Frame-by-frame shape edits
********
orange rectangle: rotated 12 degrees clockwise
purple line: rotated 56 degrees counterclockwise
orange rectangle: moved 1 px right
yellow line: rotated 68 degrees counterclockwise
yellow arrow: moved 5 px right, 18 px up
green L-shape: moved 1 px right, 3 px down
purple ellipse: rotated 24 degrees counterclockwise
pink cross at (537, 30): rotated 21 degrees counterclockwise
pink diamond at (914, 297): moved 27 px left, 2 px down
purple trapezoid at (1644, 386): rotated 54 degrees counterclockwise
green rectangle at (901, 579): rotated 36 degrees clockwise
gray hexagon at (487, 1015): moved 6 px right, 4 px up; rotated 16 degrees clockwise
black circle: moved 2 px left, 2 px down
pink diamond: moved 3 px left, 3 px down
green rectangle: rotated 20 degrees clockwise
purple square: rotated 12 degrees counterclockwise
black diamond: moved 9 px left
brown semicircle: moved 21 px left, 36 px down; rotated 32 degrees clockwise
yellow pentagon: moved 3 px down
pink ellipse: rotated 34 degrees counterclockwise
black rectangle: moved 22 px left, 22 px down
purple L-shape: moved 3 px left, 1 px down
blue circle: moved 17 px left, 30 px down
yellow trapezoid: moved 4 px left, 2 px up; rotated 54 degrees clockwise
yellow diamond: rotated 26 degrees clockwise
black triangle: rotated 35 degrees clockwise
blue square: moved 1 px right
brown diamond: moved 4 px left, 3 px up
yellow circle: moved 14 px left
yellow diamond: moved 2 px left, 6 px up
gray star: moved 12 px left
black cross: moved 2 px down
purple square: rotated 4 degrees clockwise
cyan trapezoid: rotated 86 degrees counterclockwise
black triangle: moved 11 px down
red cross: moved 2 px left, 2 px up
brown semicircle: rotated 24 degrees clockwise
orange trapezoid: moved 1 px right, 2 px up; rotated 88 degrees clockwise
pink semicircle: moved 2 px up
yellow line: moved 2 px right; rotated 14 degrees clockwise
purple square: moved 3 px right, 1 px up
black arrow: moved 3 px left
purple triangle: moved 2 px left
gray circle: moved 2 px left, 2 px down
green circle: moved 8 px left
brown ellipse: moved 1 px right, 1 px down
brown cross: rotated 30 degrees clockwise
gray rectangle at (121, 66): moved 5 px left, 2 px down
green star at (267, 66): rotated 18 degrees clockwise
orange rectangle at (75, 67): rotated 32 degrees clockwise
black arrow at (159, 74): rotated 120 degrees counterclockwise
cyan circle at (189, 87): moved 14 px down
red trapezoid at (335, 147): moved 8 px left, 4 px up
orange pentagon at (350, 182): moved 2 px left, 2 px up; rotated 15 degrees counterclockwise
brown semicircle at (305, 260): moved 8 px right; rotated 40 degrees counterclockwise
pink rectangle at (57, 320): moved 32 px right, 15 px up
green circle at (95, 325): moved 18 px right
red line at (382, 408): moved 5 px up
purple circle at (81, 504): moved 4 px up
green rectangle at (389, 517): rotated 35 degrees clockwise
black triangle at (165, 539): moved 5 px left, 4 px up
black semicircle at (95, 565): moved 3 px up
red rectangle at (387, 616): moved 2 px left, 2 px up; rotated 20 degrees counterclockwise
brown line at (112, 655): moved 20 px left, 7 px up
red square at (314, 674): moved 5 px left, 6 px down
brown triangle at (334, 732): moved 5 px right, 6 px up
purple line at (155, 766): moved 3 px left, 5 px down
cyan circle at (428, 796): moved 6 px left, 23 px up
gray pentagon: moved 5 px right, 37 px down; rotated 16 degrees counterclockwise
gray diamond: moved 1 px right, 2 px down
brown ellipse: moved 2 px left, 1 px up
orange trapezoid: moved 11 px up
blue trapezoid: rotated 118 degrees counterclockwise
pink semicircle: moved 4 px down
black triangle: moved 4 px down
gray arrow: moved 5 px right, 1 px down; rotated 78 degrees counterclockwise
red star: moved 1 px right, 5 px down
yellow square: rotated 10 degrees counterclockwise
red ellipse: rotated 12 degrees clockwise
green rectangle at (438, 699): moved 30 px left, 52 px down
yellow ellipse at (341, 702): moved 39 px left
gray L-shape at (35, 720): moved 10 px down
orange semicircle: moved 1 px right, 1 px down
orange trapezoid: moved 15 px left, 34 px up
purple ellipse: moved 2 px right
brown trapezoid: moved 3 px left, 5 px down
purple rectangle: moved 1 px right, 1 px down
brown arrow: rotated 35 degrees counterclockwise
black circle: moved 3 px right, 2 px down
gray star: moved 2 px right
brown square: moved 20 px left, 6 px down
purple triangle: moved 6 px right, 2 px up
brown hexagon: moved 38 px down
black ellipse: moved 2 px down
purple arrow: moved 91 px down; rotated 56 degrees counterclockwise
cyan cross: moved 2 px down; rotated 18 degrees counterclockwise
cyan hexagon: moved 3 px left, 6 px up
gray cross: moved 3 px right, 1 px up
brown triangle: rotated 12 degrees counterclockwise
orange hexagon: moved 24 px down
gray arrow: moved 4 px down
********
Copy every entry exactly as it is given.

orange rectangle: rotated 12 degrees clockwise
purple line: rotated 56 degrees counterclockwise
orange rectangle: moved 1 px right
yellow line: rotated 68 degrees counterclockwise
yellow arrow: moved 5 px right, 18 px up
green L-shape: moved 1 px right, 3 px down
purple ellipse: rotated 24 degrees counterclockwise
pink cross at (537, 30): rotated 21 degrees counterclockwise
pink diamond at (914, 297): moved 27 px left, 2 px down
purple trapezoid at (1644, 386): rotated 54 degrees counterclockwise
green rectangle at (901, 579): rotated 36 degrees clockwise
gray hexagon at (487, 1015): moved 6 px right, 4 px up; rotated 16 degrees clockwise
black circle: moved 2 px left, 2 px down
pink diamond: moved 3 px left, 3 px down
green rectangle: rotated 20 degrees clockwise
purple square: rotated 12 degrees counterclockwise
black diamond: moved 9 px left
brown semicircle: moved 21 px left, 36 px down; rotated 32 degrees clockwise
yellow pentagon: moved 3 px down
pink ellipse: rotated 34 degrees counterclockwise
black rectangle: moved 22 px left, 22 px down
purple L-shape: moved 3 px left, 1 px down
blue circle: moved 17 px left, 30 px down
yellow trapezoid: moved 4 px left, 2 px up; rotated 54 degrees clockwise
yellow diamond: rotated 26 degrees clockwise
black triangle: rotated 35 degrees clockwise
blue square: moved 1 px right
brown diamond: moved 4 px left, 3 px up
yellow circle: moved 14 px left
yellow diamond: moved 2 px left, 6 px up
gray star: moved 12 px left
black cross: moved 2 px down
purple square: rotated 4 degrees clockwise
cyan trapezoid: rotated 86 degrees counterclockwise
black triangle: moved 11 px down
red cross: moved 2 px left, 2 px up
brown semicircle: rotated 24 degrees clockwise
orange trapezoid: moved 1 px right, 2 px up; rotated 88 degrees clockwise
pink semicircle: moved 2 px up
yellow line: moved 2 px right; rotated 14 degrees clockwise
purple square: moved 3 px right, 1 px up
black arrow: moved 3 px left
purple triangle: moved 2 px left
gray circle: moved 2 px left, 2 px down
green circle: moved 8 px left
brown ellipse: moved 1 px right, 1 px down
brown cross: rotated 30 degrees clockwise
gray rectangle at (121, 66): moved 5 px left, 2 px down
green star at (267, 66): rotated 18 degrees clockwise
orange rectangle at (75, 67): rotated 32 degrees clockwise
black arrow at (159, 74): rotated 120 degrees counterclockwise
cyan circle at (189, 87): moved 14 px down
red trapezoid at (335, 147): moved 8 px left, 4 px up
orange pentagon at (350, 182): moved 2 px left, 2 px up; rotated 15 degrees counterclockwise
brown semicircle at (305, 260): moved 8 px right; rotated 40 degrees counterclockwise
pink rectangle at (57, 320): moved 32 px right, 15 px up
green circle at (95, 325): moved 18 px right
red line at (382, 408): moved 5 px up
purple circle at (81, 504): moved 4 px up
green rectangle at (389, 517): rotated 35 degrees clockwise
black triangle at (165, 539): moved 5 px left, 4 px up
black semicircle at (95, 565): moved 3 px up
red rectangle at (387, 616): moved 2 px left, 2 px up; rotated 20 degrees counterclockwise
brown line at (112, 655): moved 20 px left, 7 px up
red square at (314, 674): moved 5 px left, 6 px down
brown triangle at (334, 732): moved 5 px right, 6 px up
purple line at (155, 766): moved 3 px left, 5 px down
cyan circle at (428, 796): moved 6 px left, 23 px up
gray pentagon: moved 5 px right, 37 px down; rotated 16 degrees counterclockwise
gray diamond: moved 1 px right, 2 px down
brown ellipse: moved 2 px left, 1 px up
orange trapezoid: moved 11 px up
blue trapezoid: rotated 118 degrees counterclockwise
pink semicircle: moved 4 px down
black triangle: moved 4 px down
gray arrow: moved 5 px right, 1 px down; rotated 78 degrees counterclockwise
red star: moved 1 px right, 5 px down
yellow square: rotated 10 degrees counterclockwise
red ellipse: rotated 12 degrees clockwise
green rectangle at (438, 699): moved 30 px left, 52 px down
yellow ellipse at (341, 702): moved 39 px left
gray L-shape at (35, 720): moved 10 px down
orange semicircle: moved 1 px right, 1 px down
orange trapezoid: moved 15 px left, 34 px up
purple ellipse: moved 2 px right
brown trapezoid: moved 3 px left, 5 px down
purple rectangle: moved 1 px right, 1 px down
brown arrow: rotated 35 degrees counterclockwise
black circle: moved 3 px right, 2 px down
gray star: moved 2 px right
brown square: moved 20 px left, 6 px down
purple triangle: moved 6 px right, 2 px up
brown hexagon: moved 38 px down
black ellipse: moved 2 px down
purple arrow: moved 91 px down; rotated 56 degrees counterclockwise
cyan cross: moved 2 px down; rotated 18 degrees counterclockwise
cyan hexagon: moved 3 px left, 6 px up
gray cross: moved 3 px right, 1 px up
brown triangle: rotated 12 degrees counterclockwise
orange hexagon: moved 24 px down
gray arrow: moved 4 px down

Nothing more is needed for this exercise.